▸ **Task directions**
Which lines in the listing below contain the word "minus"? Copy each one.

· · · · · · ·

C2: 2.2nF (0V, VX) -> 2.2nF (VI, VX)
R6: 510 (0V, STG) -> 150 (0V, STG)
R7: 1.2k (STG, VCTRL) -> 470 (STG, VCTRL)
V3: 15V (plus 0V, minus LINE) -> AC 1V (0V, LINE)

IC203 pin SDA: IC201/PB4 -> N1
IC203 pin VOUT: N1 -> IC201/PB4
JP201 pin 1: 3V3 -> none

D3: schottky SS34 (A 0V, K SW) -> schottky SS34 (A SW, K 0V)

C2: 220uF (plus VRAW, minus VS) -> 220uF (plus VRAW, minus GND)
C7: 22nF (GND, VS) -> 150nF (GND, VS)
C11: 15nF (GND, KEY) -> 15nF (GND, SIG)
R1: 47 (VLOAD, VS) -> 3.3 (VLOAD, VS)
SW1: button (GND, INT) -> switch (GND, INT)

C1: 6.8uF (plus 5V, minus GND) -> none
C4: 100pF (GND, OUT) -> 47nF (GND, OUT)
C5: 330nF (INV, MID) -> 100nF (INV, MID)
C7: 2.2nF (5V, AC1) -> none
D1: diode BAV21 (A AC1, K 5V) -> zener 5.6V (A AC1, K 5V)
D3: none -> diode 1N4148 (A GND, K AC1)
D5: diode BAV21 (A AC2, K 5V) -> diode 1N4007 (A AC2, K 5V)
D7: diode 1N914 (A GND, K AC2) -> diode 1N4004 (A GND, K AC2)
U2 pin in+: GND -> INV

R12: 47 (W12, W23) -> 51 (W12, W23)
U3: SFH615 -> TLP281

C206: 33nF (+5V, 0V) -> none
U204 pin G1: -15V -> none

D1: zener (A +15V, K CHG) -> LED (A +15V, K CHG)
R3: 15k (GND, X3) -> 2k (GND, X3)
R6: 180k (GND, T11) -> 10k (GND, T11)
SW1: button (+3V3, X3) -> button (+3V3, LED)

· · · · · · ·

▸ **Exercise output**
V3: 15V (plus 0V, minus LINE) -> AC 1V (0V, LINE)
C2: 220uF (plus VRAW, minus VS) -> 220uF (plus VRAW, minus GND)
C1: 6.8uF (plus 5V, minus GND) -> none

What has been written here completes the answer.